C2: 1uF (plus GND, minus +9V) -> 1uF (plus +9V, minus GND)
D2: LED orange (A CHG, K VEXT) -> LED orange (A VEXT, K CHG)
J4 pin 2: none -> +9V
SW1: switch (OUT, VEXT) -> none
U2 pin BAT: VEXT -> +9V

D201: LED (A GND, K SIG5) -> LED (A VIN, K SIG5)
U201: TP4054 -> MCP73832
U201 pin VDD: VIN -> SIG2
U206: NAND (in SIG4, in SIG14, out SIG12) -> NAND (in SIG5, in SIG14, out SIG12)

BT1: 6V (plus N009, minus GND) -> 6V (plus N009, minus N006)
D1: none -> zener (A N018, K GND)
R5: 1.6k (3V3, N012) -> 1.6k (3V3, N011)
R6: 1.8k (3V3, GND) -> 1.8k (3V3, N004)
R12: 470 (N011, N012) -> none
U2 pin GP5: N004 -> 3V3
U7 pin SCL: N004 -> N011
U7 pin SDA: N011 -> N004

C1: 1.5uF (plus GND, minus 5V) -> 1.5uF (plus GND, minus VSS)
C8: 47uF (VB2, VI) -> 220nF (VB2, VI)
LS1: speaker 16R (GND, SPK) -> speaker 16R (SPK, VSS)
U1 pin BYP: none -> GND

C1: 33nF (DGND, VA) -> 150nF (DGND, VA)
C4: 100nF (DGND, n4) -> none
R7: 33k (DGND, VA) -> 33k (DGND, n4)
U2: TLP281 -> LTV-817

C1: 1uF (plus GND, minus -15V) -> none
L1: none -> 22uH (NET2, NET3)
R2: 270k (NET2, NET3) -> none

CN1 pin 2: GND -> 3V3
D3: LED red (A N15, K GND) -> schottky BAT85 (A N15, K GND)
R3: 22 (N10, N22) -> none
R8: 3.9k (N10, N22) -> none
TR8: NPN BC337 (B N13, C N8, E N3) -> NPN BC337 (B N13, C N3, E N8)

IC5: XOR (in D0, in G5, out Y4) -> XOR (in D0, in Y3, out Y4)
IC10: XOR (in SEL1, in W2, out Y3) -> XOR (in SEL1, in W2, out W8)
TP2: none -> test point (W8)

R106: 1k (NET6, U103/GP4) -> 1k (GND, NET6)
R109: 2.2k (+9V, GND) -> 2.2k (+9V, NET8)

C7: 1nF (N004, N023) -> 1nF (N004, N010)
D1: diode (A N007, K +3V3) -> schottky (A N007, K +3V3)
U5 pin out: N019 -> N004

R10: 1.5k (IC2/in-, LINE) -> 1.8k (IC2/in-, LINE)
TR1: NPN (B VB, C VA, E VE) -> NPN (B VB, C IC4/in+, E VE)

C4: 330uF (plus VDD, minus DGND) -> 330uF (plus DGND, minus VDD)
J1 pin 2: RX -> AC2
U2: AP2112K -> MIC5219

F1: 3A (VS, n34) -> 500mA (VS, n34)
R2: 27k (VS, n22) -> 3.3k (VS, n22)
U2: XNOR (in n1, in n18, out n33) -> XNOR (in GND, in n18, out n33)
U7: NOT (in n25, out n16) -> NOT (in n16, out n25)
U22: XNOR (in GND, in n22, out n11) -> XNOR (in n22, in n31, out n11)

* **Instructions for the task**
Give back each record exactly, from the first line through the last.

* **Answer area**
C2: 1uF (plus GND, minus +9V) -> 1uF (plus +9V, minus GND)
D2: LED orange (A CHG, K VEXT) -> LED orange (A VEXT, K CHG)
J4 pin 2: none -> +9V
SW1: switch (OUT, VEXT) -> none
U2 pin BAT: VEXT -> +9V

D201: LED (A GND, K SIG5) -> LED (A VIN, K SIG5)
U201: TP4054 -> MCP73832
U201 pin VDD: VIN -> SIG2
U206: NAND (in SIG4, in SIG14, out SIG12) -> NAND (in SIG5, in SIG14, out SIG12)

BT1: 6V (plus N009, minus GND) -> 6V (plus N009, minus N006)
D1: none -> zener (A N018, K GND)
R5: 1.6k (3V3, N012) -> 1.6k (3V3, N011)
R6: 1.8k (3V3, GND) -> 1.8k (3V3, N004)
R12: 470 (N011, N012) -> none
U2 pin GP5: N004 -> 3V3
U7 pin SCL: N004 -> N011
U7 pin SDA: N011 -> N004

C1: 1.5uF (plus GND, minus 5V) -> 1.5uF (plus GND, minus VSS)
C8: 47uF (VB2, VI) -> 220nF (VB2, VI)
LS1: speaker 16R (GND, SPK) -> speaker 16R (SPK, VSS)
U1 pin BYP: none -> GND

C1: 33nF (DGND, VA) -> 150nF (DGND, VA)
C4: 100nF (DGND, n4) -> none
R7: 33k (DGND, VA) -> 33k (DGND, n4)
U2: TLP281 -> LTV-817

C1: 1uF (plus GND, minus -15V) -> none
L1: none -> 22uH (NET2, NET3)
R2: 270k (NET2, NET3) -> none

CN1 pin 2: GND -> 3V3
D3: LED red (A N15, K GND) -> schottky BAT85 (A N15, K GND)
R3: 22 (N10, N22) -> none
R8: 3.9k (N10, N22) -> none
TR8: NPN BC337 (B N13, C N8, E N3) -> NPN BC337 (B N13, C N3, E N8)

IC5: XOR (in D0, in G5, out Y4) -> XOR (in D0, in Y3, out Y4)
IC10: XOR (in SEL1, in W2, out Y3) -> XOR (in SEL1, in W2, out W8)
TP2: none -> test point (W8)

R106: 1k (NET6, U103/GP4) -> 1k (GND, NET6)
R109: 2.2k (+9V, GND) -> 2.2k (+9V, NET8)

C7: 1nF (N004, N023) -> 1nF (N004, N010)
D1: diode (A N007, K +3V3) -> schottky (A N007, K +3V3)
U5 pin out: N019 -> N004

R10: 1.5k (IC2/in-, LINE) -> 1.8k (IC2/in-, LINE)
TR1: NPN (B VB, C VA, E VE) -> NPN (B VB, C IC4/in+, E VE)

C4: 330uF (plus VDD, minus DGND) -> 330uF (plus DGND, minus VDD)
J1 pin 2: RX -> AC2
U2: AP2112K -> MIC5219

F1: 3A (VS, n34) -> 500mA (VS, n34)
R2: 27k (VS, n22) -> 3.3k (VS, n22)
U2: XNOR (in n1, in n18, out n33) -> XNOR (in GND, in n18, out n33)
U7: NOT (in n25, out n16) -> NOT (in n16, out n25)
U22: XNOR (in GND, in n22, out n11) -> XNOR (in n22, in n31, out n11)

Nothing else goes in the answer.